You are asked to filter the data below and copy every line holding "LOAD".

Stored data:
*** Begin section ***
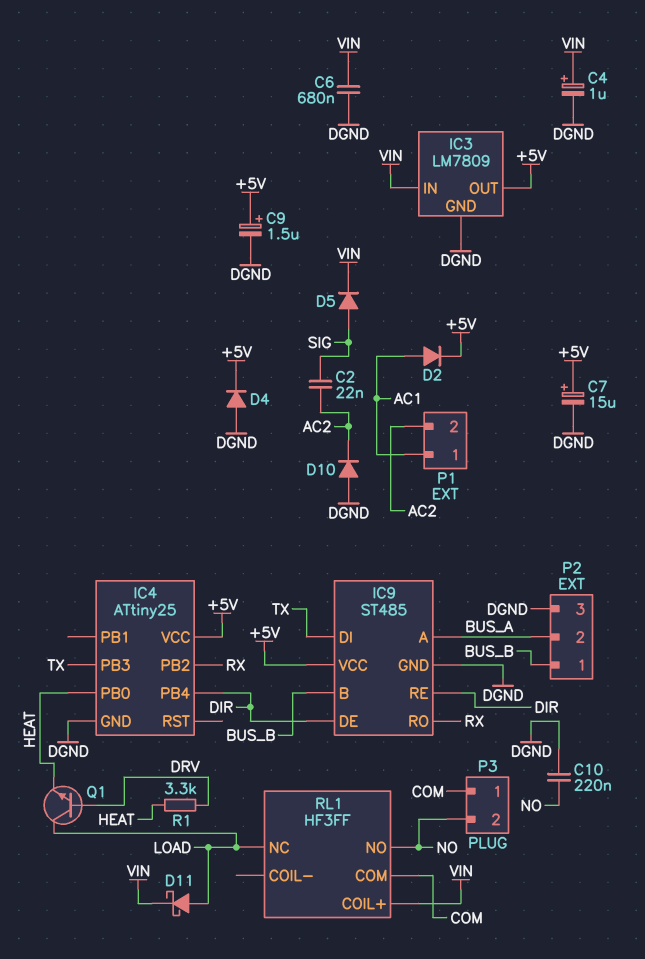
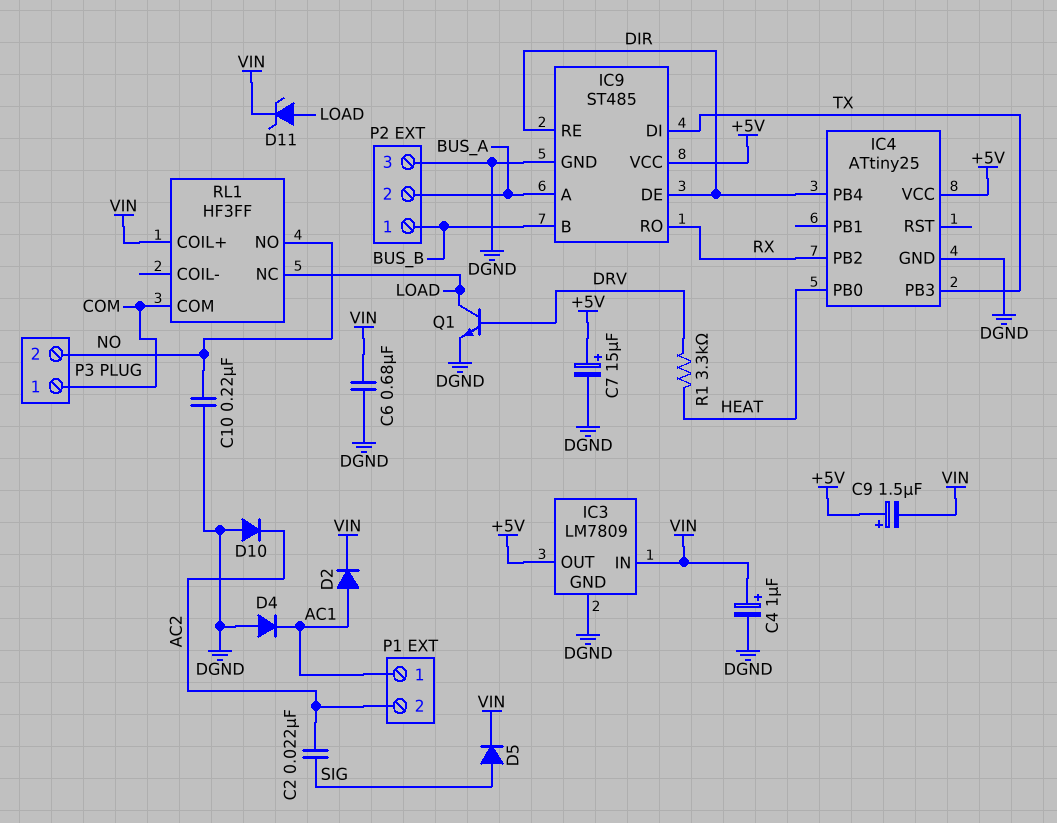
C9: 1.5uF (plus +5V, minus DGND) -> 1.5uF (plus +5V, minus VIN)
D2: diode (A AC1, K +5V) -> diode (A AC1, K VIN)
D4: diode (A DGND, K +5V) -> diode (A DGND, K AC1)
D11: schottky (A LOAD, K VIN) -> zener (A LOAD, K VIN)
Q1: NPN (B DRV, C LOAD, E HEAT) -> NPN (B DRV, C LOAD, E DGND)

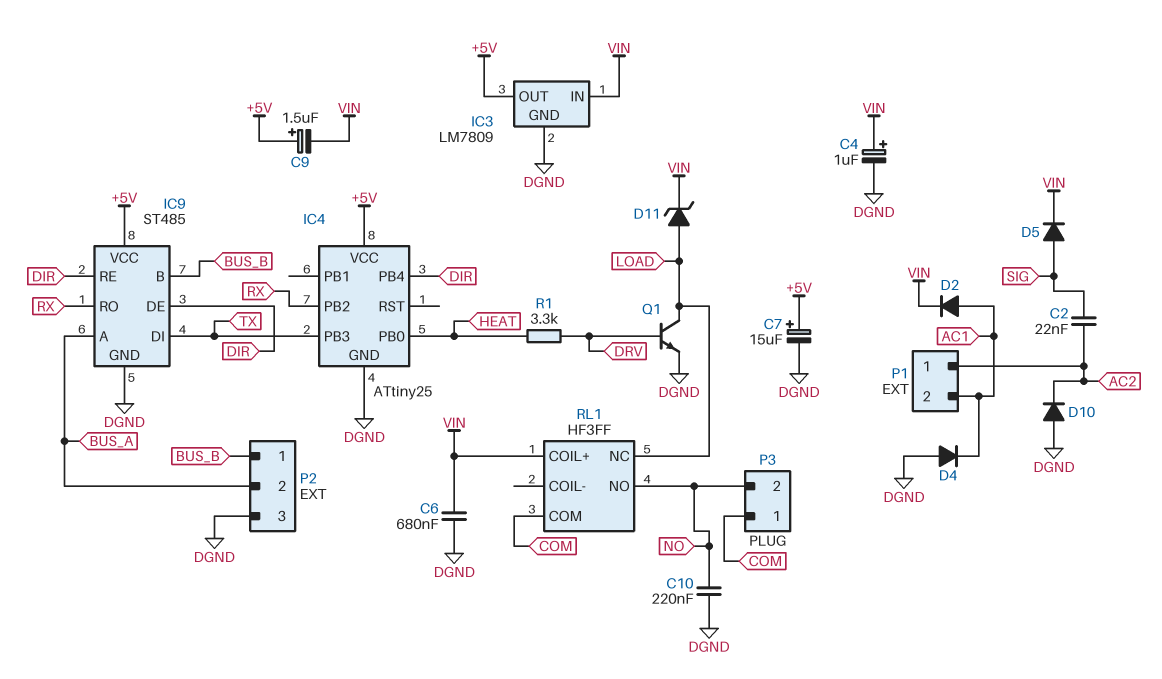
P1 pin 1: AC1 -> AC2
P1 pin 2: AC2 -> AC1

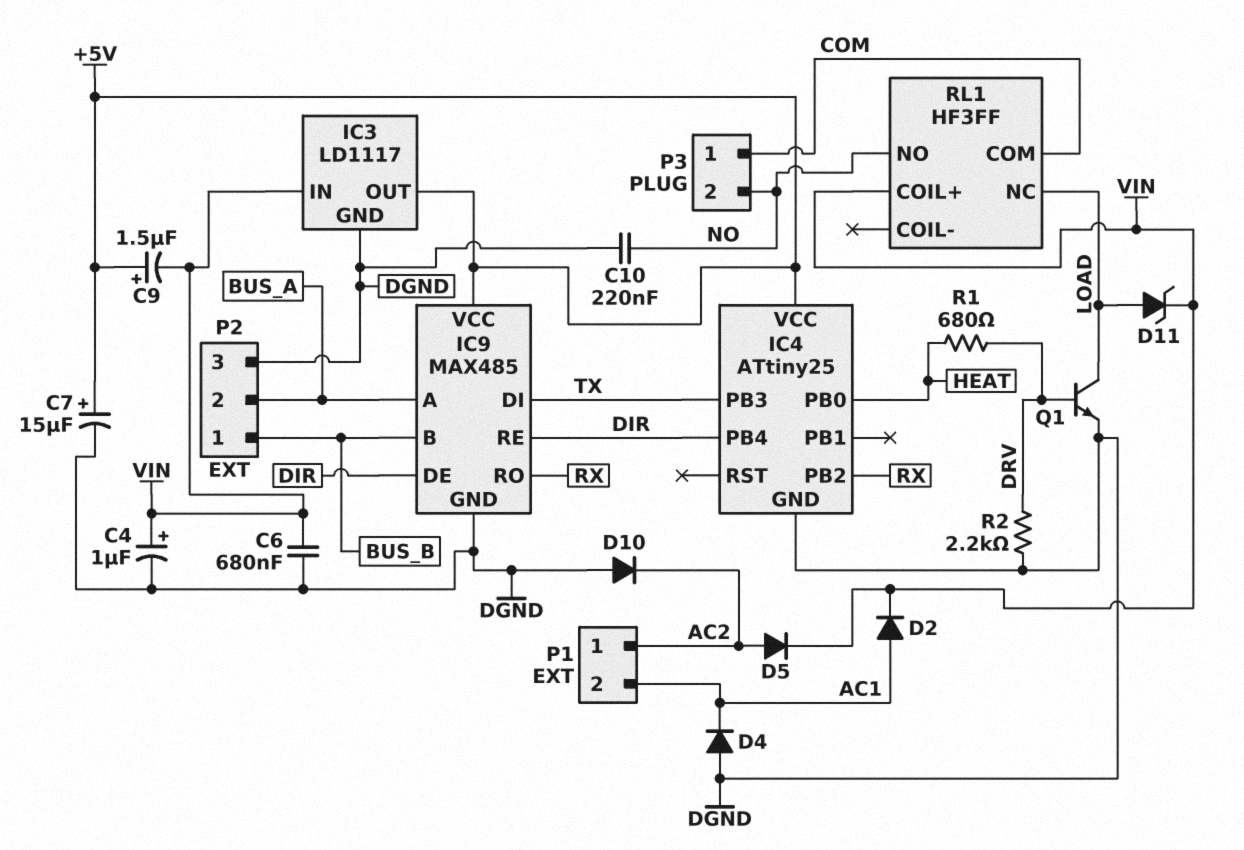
C2: 22nF (AC2, SIG) -> none
D5: diode (A SIG, K VIN) -> diode (A AC2, K VIN)
IC3: LM7809 -> LD1117
IC9: ST485 -> MAX485
R1: 3.3k (DRV, HEAT) -> 680 (DRV, HEAT)
R2: none -> 2.2k (DGND, DRV)

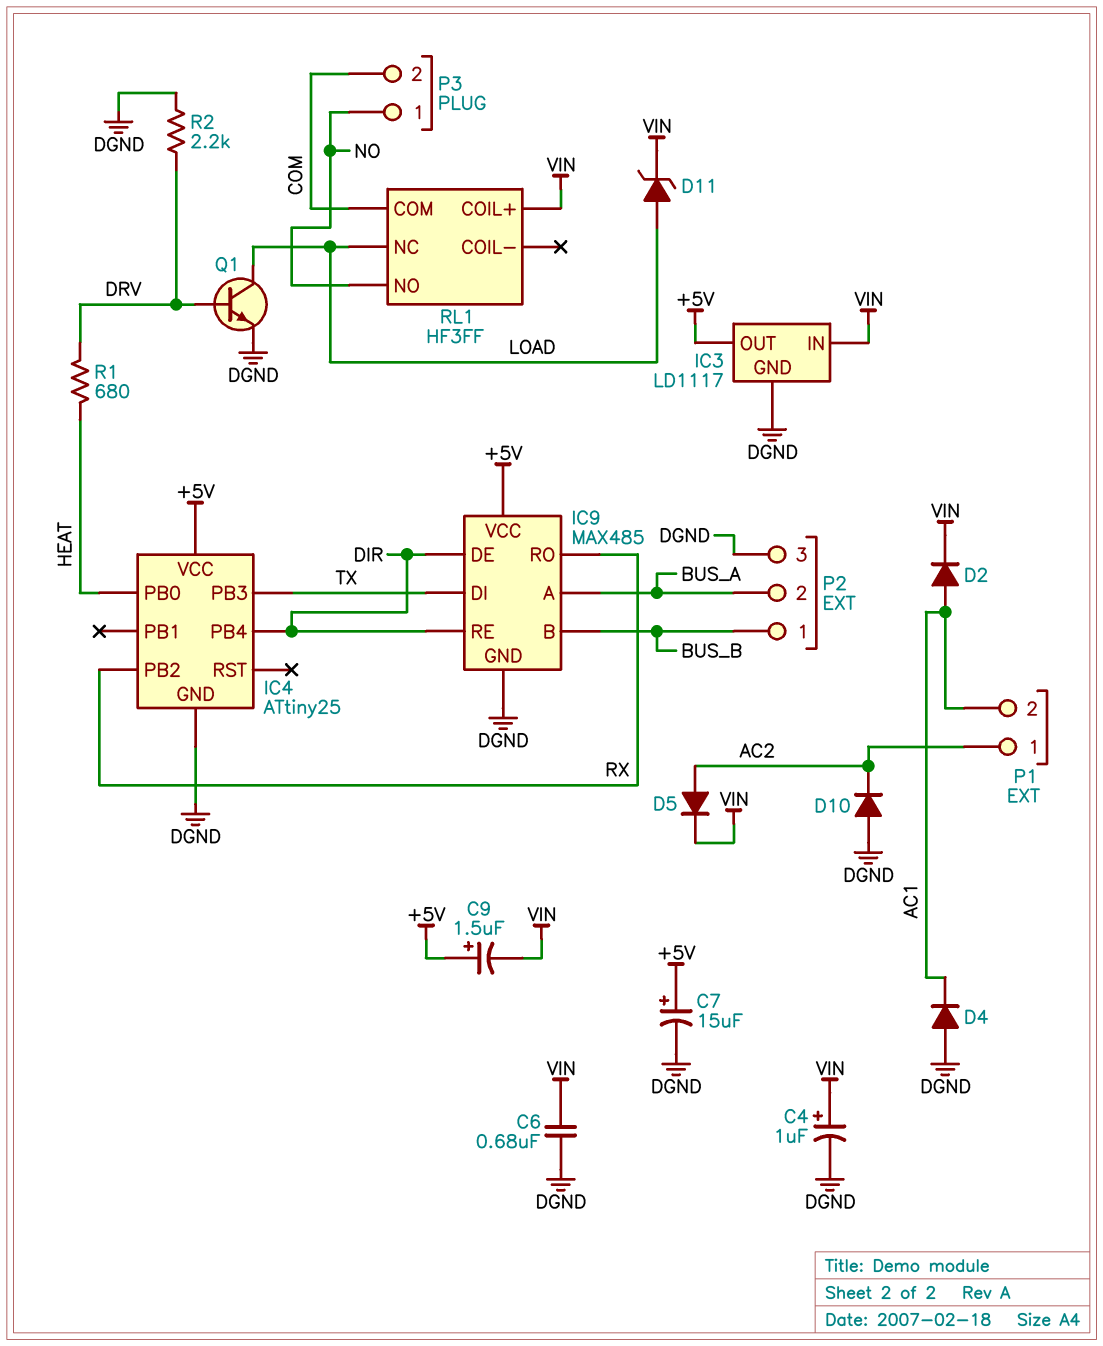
C10: 220nF (DGND, NO) -> none
P3 pin 1: COM -> NO
P3 pin 2: NO -> COM

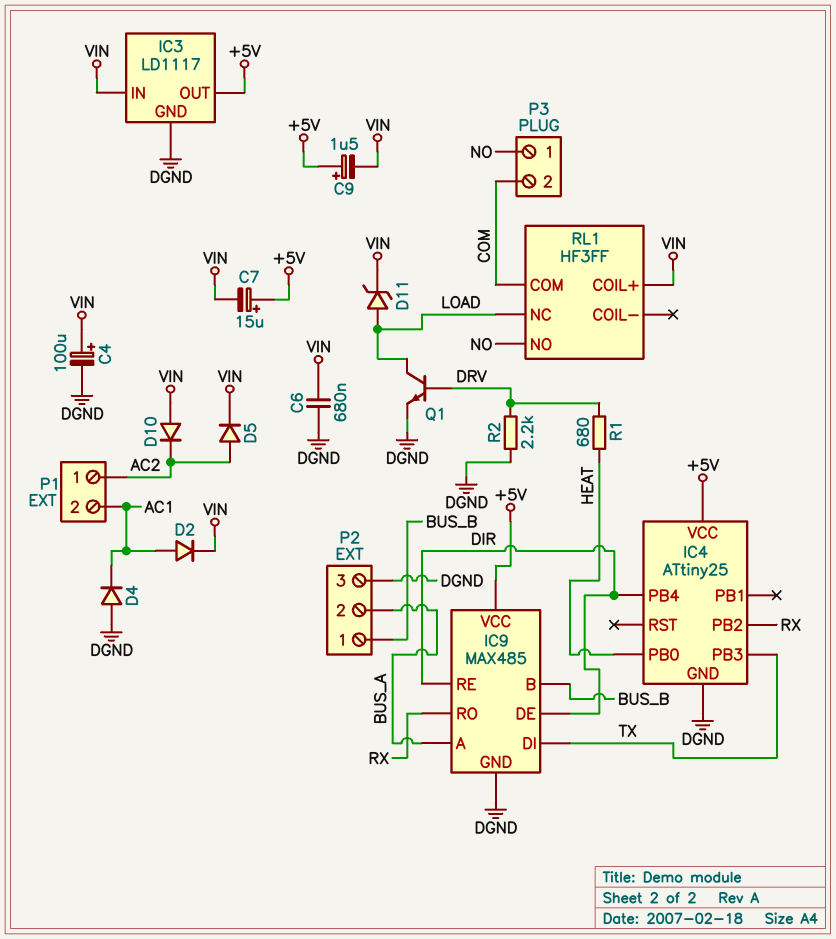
C4: 1uF (plus VIN, minus DGND) -> 100uF (plus VIN, minus DGND)
C7: 15uF (plus +5V, minus DGND) -> 15uF (plus +5V, minus VIN)
D10: diode (A DGND, K AC2) -> diode (A VIN, K AC2)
*** End section ***
Task result:
D11: schottky (A LOAD, K VIN) -> zener (A LOAD, K VIN)
Q1: NPN (B DRV, C LOAD, E HEAT) -> NPN (B DRV, C LOAD, E DGND)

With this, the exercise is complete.